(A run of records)
## begin
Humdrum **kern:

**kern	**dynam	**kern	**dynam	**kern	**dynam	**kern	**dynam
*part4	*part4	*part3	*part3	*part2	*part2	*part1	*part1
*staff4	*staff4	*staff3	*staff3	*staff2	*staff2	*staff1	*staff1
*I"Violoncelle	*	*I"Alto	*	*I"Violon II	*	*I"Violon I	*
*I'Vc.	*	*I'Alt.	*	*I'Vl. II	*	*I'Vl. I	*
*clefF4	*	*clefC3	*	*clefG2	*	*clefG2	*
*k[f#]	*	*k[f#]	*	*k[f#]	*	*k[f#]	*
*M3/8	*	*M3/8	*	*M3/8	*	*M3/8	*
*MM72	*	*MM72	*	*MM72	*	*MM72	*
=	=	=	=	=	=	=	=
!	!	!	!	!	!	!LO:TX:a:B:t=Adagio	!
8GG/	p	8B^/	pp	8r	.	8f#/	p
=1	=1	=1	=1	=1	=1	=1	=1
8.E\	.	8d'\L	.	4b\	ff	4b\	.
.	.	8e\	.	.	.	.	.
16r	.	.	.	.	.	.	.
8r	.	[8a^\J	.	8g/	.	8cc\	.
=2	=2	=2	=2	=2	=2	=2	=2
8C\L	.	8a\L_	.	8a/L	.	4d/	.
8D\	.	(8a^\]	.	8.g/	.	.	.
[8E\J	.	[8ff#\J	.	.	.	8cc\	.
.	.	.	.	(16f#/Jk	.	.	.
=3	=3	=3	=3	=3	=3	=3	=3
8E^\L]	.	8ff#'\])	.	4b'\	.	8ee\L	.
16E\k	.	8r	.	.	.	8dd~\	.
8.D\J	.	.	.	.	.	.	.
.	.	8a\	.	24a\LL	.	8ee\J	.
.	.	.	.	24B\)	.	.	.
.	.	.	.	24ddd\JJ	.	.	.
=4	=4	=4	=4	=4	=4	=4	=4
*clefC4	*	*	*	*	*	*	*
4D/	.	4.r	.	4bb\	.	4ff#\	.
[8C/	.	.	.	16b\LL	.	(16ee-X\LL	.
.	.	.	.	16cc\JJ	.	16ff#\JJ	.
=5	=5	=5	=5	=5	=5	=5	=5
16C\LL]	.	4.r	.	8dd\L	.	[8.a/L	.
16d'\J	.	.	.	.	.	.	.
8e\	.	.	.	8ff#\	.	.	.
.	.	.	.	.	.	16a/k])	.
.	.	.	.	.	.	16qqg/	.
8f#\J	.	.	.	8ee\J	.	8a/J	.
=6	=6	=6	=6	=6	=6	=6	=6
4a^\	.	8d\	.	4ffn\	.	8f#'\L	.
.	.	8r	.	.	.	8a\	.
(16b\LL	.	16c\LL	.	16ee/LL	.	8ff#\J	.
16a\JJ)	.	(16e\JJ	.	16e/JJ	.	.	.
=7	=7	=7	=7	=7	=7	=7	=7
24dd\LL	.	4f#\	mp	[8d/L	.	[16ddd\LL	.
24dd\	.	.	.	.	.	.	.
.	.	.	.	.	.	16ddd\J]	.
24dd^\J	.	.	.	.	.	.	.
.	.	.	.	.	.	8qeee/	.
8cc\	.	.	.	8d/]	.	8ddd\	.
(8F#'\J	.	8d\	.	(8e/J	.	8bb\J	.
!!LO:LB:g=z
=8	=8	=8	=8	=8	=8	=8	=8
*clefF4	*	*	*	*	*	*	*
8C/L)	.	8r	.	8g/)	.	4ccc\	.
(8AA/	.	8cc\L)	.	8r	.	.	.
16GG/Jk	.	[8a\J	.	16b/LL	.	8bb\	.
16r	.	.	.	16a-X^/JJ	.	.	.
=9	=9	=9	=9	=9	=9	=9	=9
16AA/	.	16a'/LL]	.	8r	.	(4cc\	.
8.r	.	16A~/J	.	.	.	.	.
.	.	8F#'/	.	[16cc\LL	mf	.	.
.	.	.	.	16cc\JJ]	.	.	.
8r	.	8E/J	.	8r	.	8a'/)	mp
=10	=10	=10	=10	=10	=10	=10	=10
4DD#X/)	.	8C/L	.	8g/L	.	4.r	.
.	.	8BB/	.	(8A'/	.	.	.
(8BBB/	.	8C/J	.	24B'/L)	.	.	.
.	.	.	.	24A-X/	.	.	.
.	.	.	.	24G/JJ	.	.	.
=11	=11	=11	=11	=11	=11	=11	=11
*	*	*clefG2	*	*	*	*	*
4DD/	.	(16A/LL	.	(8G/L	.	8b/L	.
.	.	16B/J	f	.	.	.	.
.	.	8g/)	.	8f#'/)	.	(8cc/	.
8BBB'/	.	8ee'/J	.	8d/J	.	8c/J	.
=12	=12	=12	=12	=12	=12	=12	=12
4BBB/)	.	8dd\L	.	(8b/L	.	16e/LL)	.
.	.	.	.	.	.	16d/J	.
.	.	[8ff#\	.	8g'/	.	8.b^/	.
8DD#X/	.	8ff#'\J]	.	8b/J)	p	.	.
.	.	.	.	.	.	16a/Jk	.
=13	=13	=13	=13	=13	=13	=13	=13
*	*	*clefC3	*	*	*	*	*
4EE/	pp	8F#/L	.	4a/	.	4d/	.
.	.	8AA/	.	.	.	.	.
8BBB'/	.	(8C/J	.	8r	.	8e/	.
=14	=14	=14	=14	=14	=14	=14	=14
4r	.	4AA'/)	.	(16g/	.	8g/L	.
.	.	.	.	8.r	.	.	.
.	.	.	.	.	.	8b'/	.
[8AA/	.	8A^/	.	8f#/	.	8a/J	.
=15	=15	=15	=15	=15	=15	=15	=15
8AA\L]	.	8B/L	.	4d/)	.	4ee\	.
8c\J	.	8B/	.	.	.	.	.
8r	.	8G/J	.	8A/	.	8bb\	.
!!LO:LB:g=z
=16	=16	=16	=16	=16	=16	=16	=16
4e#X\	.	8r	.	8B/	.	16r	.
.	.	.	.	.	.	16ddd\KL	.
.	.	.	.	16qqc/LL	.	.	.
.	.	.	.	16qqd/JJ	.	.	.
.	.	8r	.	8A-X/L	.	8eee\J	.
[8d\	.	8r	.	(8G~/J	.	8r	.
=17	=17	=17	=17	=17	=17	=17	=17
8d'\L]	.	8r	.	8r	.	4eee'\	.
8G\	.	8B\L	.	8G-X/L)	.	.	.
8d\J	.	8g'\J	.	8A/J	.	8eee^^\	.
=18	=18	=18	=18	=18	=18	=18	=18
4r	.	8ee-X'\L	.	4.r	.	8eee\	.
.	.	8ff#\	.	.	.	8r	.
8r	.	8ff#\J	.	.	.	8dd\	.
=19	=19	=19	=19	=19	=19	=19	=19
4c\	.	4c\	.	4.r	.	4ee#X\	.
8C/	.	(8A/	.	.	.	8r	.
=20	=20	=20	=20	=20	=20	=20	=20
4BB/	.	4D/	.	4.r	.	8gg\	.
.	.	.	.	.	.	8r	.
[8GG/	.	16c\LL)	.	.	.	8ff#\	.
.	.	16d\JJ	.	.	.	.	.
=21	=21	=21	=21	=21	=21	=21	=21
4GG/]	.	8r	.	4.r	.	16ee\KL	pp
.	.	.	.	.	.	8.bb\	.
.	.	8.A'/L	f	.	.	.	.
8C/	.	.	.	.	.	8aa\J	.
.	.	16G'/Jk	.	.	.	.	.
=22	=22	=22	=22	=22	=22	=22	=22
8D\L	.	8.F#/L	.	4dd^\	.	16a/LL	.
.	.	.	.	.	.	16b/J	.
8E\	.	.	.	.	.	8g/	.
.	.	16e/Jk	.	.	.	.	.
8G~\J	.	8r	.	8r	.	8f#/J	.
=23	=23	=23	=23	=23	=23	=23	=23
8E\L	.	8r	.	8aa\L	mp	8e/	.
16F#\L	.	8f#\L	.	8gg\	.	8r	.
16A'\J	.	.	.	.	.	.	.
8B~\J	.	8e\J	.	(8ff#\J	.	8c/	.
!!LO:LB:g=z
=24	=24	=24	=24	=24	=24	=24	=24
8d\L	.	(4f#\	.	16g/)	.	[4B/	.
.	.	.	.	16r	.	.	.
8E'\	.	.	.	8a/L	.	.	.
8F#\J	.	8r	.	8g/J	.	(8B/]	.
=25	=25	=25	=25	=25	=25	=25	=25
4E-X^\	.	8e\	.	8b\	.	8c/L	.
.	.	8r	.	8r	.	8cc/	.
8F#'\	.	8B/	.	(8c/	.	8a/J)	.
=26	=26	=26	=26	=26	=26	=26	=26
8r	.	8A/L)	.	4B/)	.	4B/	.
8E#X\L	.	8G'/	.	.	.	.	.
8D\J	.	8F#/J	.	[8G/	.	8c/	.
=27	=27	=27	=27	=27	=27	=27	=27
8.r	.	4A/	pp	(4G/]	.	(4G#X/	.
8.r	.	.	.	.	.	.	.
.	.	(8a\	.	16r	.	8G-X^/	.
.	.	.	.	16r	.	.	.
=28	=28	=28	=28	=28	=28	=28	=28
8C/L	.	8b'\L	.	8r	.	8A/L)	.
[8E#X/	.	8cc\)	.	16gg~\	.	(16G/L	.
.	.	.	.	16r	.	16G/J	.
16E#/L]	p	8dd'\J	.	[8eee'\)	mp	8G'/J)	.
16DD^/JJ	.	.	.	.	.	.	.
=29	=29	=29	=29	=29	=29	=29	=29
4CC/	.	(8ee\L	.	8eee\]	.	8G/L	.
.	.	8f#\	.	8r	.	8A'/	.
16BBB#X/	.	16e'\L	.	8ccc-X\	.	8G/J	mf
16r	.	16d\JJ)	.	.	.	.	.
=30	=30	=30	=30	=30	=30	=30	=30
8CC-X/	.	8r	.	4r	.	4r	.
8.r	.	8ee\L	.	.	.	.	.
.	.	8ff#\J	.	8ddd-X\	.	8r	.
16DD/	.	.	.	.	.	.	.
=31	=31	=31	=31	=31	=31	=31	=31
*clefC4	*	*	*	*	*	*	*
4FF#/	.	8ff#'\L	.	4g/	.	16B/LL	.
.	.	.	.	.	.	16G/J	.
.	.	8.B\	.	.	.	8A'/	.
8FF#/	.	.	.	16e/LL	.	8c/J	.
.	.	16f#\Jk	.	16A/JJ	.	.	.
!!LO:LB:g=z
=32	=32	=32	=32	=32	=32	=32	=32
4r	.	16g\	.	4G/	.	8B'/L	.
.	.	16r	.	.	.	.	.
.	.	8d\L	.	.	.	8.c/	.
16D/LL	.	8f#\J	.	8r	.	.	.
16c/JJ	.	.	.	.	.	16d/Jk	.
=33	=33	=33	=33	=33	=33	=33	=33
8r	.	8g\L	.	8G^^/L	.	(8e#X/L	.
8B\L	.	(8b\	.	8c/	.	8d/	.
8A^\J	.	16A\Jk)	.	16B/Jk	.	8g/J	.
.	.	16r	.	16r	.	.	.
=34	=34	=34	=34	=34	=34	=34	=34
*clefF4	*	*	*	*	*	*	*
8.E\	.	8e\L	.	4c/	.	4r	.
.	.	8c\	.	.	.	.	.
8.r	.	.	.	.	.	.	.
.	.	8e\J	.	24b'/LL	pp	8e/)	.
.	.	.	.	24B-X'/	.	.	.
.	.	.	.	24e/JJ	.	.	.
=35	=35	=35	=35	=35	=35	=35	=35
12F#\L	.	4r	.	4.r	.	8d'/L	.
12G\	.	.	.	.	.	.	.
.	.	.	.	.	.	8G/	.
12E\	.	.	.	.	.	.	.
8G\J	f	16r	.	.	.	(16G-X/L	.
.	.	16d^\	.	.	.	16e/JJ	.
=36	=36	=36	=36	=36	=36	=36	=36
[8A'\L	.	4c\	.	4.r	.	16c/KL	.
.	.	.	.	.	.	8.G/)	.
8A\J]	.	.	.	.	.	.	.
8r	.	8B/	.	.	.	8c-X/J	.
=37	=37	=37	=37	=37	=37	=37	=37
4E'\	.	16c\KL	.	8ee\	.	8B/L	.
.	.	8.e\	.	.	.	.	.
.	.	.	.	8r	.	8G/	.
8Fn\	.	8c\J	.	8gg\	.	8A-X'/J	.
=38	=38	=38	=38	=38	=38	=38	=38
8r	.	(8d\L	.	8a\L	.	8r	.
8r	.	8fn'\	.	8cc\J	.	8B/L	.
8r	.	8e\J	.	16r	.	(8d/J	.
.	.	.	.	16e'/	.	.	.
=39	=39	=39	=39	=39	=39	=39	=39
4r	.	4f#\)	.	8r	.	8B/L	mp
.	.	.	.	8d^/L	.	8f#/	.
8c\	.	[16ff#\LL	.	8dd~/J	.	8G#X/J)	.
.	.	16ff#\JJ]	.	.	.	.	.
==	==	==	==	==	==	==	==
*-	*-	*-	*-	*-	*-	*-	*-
## end
● Problem statement
Gather every line of the listing above that contains the string "kern" and copy each one out.

● The solution
Humdrum **kern:
**kern	**dynam	**kern	**dynam	**kern	**dynam	**kern	**dynam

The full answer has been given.